Within the listing below, how many lines contain "black"? Only the number is wanted.

■ **Data to use**:
######
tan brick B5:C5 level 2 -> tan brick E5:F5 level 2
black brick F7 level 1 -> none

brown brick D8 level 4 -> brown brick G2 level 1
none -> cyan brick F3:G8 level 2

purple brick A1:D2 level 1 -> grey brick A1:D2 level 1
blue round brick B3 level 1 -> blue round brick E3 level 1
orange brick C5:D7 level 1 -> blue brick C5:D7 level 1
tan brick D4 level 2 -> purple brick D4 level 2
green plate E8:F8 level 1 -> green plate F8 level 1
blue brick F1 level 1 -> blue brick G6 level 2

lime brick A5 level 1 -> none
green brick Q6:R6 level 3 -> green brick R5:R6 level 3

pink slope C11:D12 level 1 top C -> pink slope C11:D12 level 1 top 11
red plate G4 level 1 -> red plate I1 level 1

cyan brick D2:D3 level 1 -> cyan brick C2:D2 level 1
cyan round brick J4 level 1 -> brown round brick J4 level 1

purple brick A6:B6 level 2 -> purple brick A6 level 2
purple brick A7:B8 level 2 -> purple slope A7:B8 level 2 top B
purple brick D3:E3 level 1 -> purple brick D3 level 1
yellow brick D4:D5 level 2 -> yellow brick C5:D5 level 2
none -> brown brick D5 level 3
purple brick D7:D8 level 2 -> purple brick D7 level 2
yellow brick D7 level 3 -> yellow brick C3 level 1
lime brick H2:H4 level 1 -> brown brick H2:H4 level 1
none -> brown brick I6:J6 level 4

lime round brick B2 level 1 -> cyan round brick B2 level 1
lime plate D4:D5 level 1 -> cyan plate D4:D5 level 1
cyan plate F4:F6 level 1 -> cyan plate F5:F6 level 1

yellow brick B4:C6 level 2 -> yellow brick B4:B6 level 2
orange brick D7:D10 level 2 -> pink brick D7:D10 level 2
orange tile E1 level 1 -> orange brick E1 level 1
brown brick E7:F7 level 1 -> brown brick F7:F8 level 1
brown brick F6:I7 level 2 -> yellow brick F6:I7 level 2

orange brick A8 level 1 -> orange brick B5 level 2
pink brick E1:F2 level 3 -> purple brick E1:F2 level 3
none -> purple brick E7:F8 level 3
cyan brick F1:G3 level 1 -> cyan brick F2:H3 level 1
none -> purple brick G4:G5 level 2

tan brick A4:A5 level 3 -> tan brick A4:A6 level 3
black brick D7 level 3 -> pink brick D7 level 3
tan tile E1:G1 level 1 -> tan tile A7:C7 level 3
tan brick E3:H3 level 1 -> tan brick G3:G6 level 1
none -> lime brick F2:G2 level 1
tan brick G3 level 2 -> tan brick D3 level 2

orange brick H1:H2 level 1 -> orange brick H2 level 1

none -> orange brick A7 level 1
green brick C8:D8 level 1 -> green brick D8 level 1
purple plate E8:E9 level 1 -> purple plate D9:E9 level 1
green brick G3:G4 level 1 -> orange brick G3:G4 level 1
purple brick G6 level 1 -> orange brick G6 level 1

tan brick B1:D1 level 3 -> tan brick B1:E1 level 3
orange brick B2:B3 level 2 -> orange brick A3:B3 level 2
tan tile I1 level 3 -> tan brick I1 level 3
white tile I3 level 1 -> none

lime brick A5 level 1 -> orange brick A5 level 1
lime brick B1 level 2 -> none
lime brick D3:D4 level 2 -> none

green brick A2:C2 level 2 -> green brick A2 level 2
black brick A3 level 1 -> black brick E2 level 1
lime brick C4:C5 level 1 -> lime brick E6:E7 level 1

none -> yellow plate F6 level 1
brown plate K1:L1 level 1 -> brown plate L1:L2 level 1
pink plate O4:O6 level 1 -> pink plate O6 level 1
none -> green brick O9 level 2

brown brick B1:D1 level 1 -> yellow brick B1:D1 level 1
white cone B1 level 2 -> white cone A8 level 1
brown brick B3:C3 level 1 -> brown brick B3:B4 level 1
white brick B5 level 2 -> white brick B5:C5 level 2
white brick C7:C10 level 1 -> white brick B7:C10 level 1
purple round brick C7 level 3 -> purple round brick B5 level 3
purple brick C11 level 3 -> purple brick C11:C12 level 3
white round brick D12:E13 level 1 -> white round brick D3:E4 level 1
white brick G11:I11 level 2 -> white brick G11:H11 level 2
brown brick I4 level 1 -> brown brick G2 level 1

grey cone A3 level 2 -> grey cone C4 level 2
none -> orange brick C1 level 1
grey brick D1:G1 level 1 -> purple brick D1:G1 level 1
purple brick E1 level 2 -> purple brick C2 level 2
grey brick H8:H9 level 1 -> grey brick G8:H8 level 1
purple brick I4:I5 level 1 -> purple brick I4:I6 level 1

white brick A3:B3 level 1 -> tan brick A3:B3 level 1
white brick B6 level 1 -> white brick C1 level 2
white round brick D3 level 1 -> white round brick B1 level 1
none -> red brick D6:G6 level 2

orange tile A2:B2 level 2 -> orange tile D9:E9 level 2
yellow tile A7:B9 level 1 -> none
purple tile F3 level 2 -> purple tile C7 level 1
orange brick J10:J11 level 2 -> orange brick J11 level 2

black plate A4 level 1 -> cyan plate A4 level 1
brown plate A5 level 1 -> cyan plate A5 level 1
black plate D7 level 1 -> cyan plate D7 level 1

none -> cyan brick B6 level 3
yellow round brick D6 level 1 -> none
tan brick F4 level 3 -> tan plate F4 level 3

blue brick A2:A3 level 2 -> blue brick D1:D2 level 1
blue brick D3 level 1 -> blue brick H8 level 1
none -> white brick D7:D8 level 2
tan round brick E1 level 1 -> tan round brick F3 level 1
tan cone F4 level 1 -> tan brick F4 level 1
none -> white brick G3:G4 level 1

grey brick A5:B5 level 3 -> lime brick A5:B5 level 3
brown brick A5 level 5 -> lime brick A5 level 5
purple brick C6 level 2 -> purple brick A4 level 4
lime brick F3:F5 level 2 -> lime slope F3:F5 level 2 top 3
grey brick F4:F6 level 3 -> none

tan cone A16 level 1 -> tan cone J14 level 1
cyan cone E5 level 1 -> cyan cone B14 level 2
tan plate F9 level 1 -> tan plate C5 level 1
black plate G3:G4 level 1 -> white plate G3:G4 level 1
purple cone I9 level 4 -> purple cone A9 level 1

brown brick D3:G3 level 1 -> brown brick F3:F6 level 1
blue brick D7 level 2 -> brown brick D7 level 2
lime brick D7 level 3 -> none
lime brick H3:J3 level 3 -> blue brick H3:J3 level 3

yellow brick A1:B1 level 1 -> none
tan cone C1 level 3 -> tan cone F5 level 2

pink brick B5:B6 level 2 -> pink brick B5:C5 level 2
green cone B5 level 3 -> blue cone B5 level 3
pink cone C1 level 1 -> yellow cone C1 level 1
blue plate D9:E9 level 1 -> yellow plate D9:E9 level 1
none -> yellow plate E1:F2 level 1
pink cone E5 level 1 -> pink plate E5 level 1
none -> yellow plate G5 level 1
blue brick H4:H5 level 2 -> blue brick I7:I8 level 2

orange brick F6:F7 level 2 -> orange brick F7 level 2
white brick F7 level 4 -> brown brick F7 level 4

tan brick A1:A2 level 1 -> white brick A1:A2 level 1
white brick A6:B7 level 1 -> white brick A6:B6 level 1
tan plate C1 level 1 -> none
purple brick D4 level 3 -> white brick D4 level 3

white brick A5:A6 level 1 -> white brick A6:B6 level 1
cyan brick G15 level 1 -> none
######
■ **Reply**: 6